*Problem to solve*
Among the entries that follow, find the lines containing the string "diode" and copy them.

'''

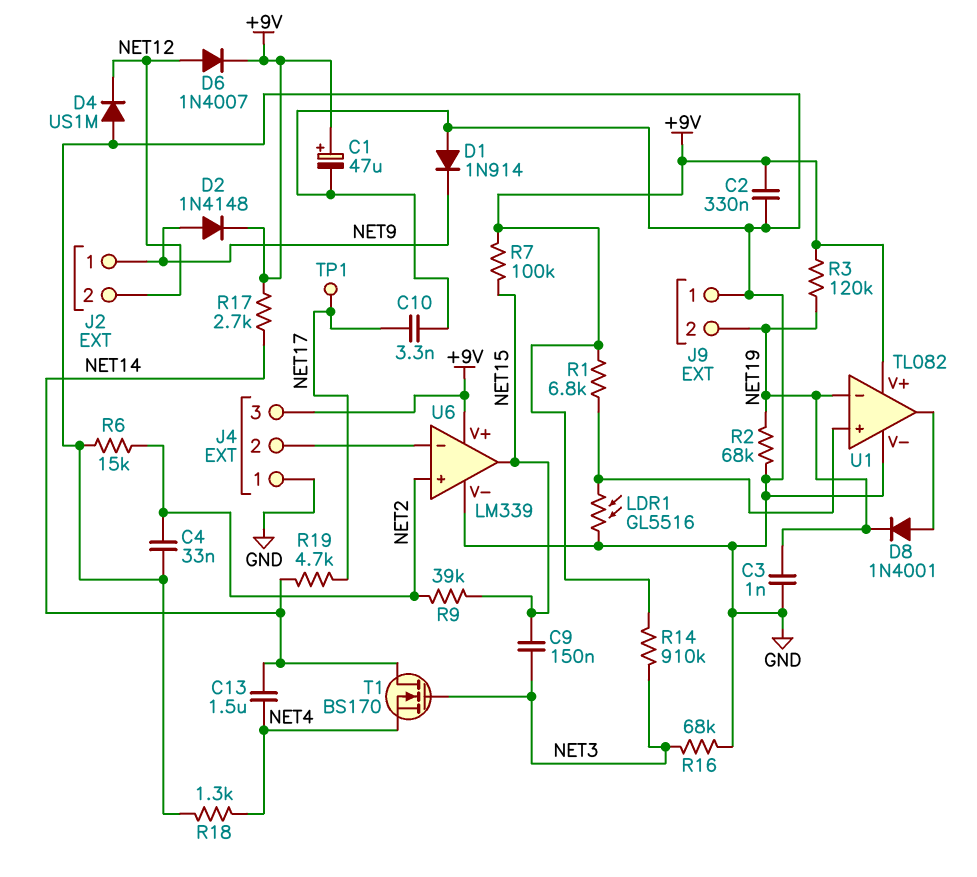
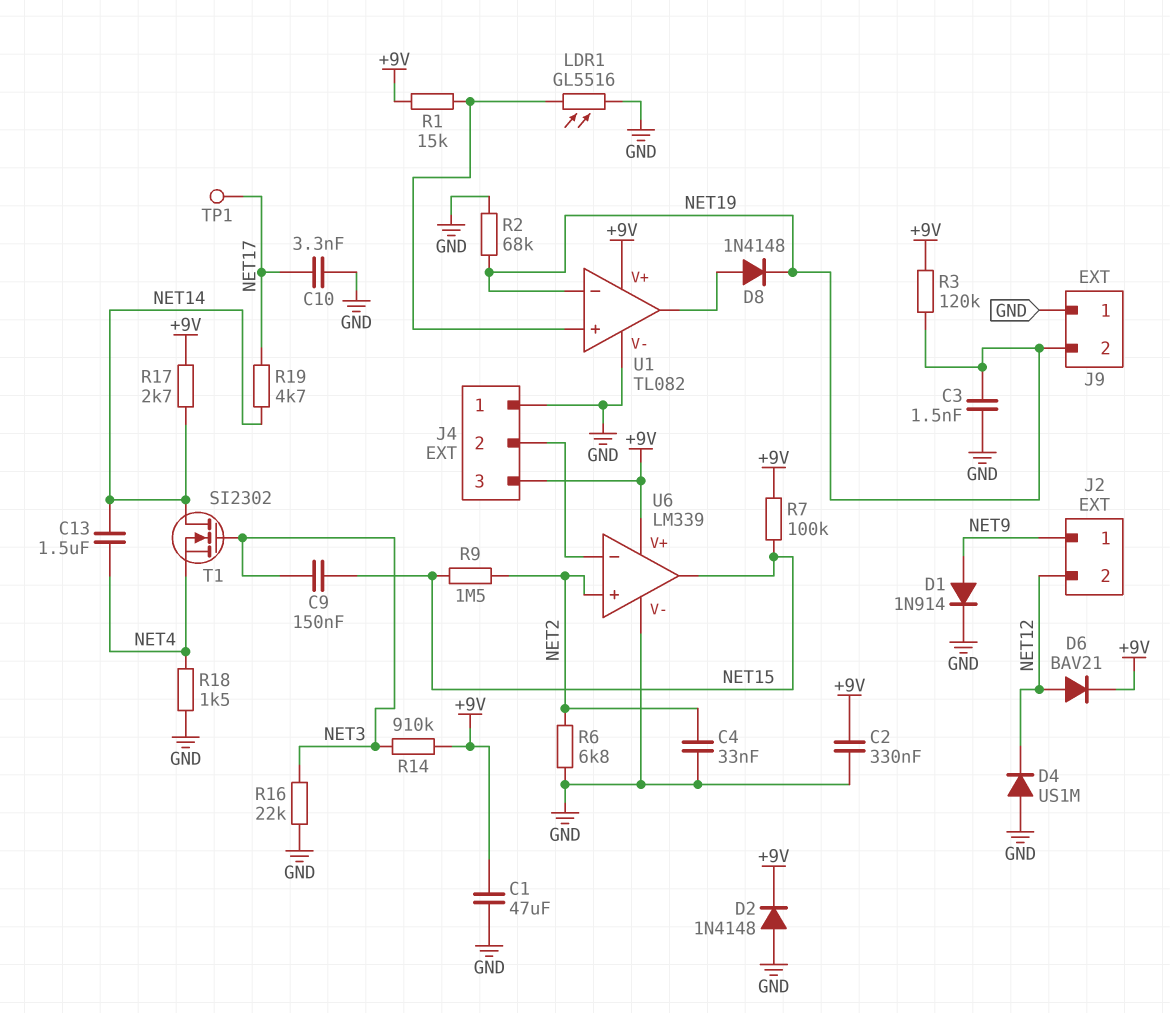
C1: 47uF (plus +9V, minus GND) -> 47uF (+9V, GND)
C3: 1nF (GND, NET19) -> 1.5nF (GND, NET19)
D1: diode 1N914 (A GND, K NET9) -> diode 1N914 (A NET9, K GND)
D2: diode 1N4148 (A NET9, K +9V) -> diode 1N4148 (A GND, K +9V)
D6: diode 1N4007 (A NET12, K +9V) -> diode BAV21 (A NET12, K +9V)
D8: diode 1N4001 (A U1/out, K NET19) -> diode 1N4148 (A U1/out, K NET19)
R1: 6.8k (+9V, U1/in+) -> 15k (+9V, U1/in+)
R6: 15k (GND, NET2) -> 6.8k (GND, NET2)
R9: 39k (NET2, NET15) -> 1.5M (NET2, NET15)
R16: 68k (GND, NET3) -> 22k (GND, NET3)
R18: 1.3k (GND, NET4) -> 1.5k (GND, NET4)
T1: NMOS BS170 (G NET3, D NET14, S NET4) -> NMOS SI2302 (G NET3, D NET14, S NET4)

'''

*Problem solution*
D1: diode 1N914 (A GND, K NET9) -> diode 1N914 (A NET9, K GND)
D2: diode 1N4148 (A NET9, K +9V) -> diode 1N4148 (A GND, K +9V)
D6: diode 1N4007 (A NET12, K +9V) -> diode BAV21 (A NET12, K +9V)
D8: diode 1N4001 (A U1/out, K NET19) -> diode 1N4148 (A U1/out, K NET19)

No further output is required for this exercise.